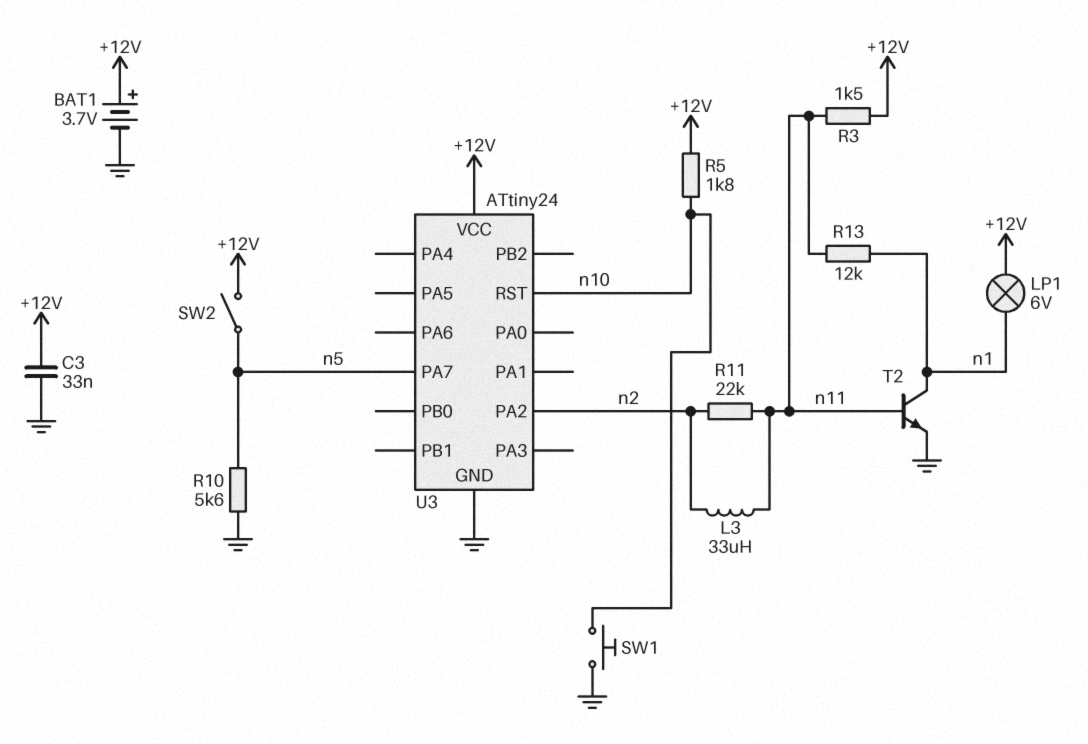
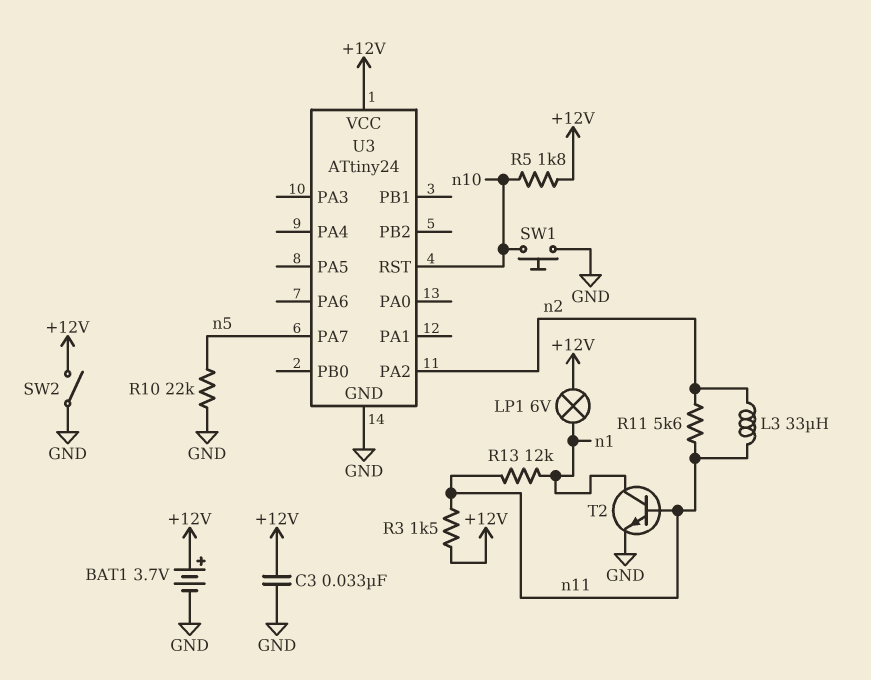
R10: 5.6k (GND, n5) -> 22k (GND, n5)
R11: 22k (n2, n11) -> 5.6k (n2, n11)
SW2: switch (+12V, n5) -> switch (+12V, GND)

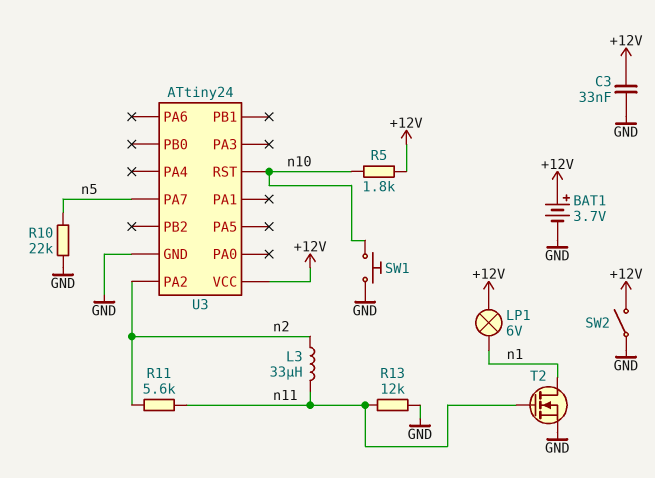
R3: 1.5k (+12V, n11) -> none
R13: 12k (n1, n11) -> 12k (GND, n11)
T2: NPN (B n11, C n1, E GND) -> NMOS (G n11, D n1, S GND)

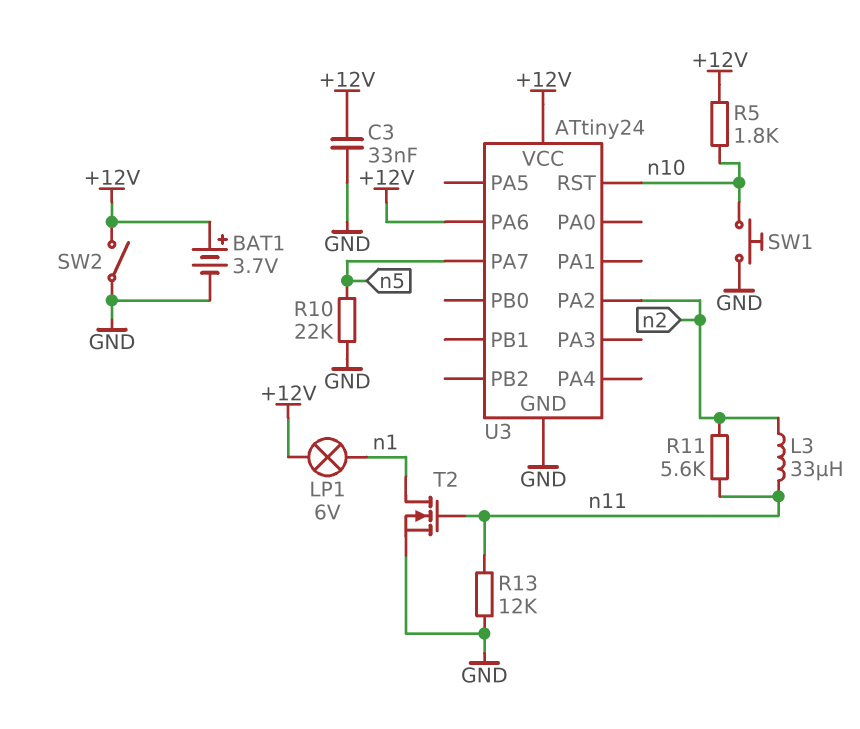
U3 pin PA6: none -> +12V

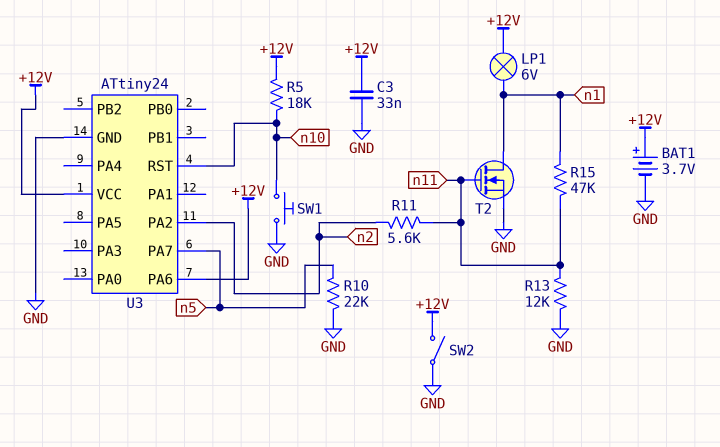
L3: 33uH (n2, n11) -> none
R5: 1.8k (+12V, n10) -> 18k (+12V, n10)
R15: none -> 47k (n1, n11)

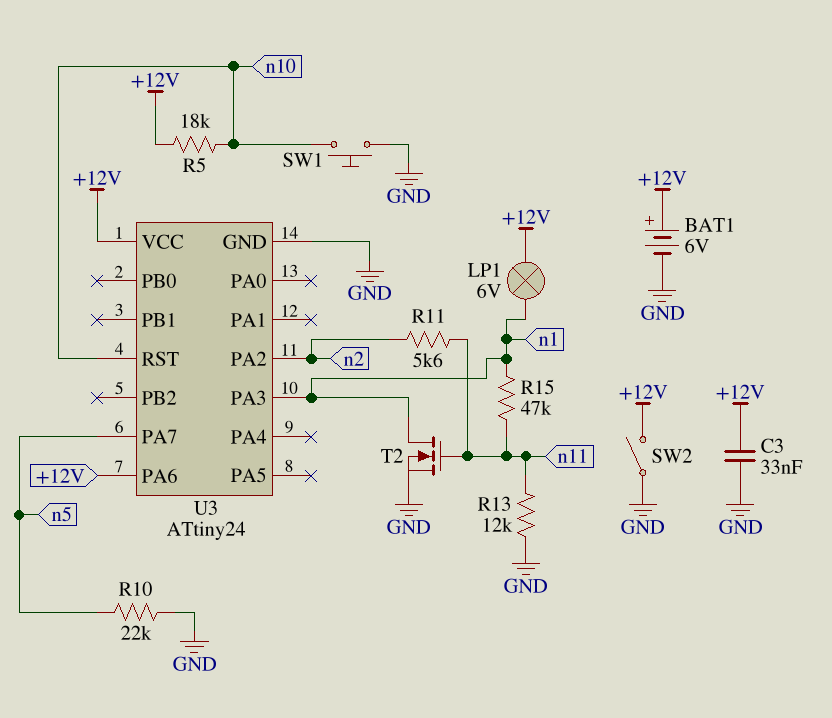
BAT1: 3.7V (plus +12V, minus GND) -> 6V (plus +12V, minus GND)
U3 pin PA3: none -> n1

### Exercise directions
Give back an exact reproduction of the entries, with all pictures excluded.

### Exercise output
R10: 5.6k (GND, n5) -> 22k (GND, n5)
R11: 22k (n2, n11) -> 5.6k (n2, n11)
SW2: switch (+12V, n5) -> switch (+12V, GND)

R3: 1.5k (+12V, n11) -> none
R13: 12k (n1, n11) -> 12k (GND, n11)
T2: NPN (B n11, C n1, E GND) -> NMOS (G n11, D n1, S GND)

U3 pin PA6: none -> +12V

L3: 33uH (n2, n11) -> none
R5: 1.8k (+12V, n10) -> 18k (+12V, n10)
R15: none -> 47k (n1, n11)

BAT1: 3.7V (plus +12V, minus GND) -> 6V (plus +12V, minus GND)
U3 pin PA3: none -> n1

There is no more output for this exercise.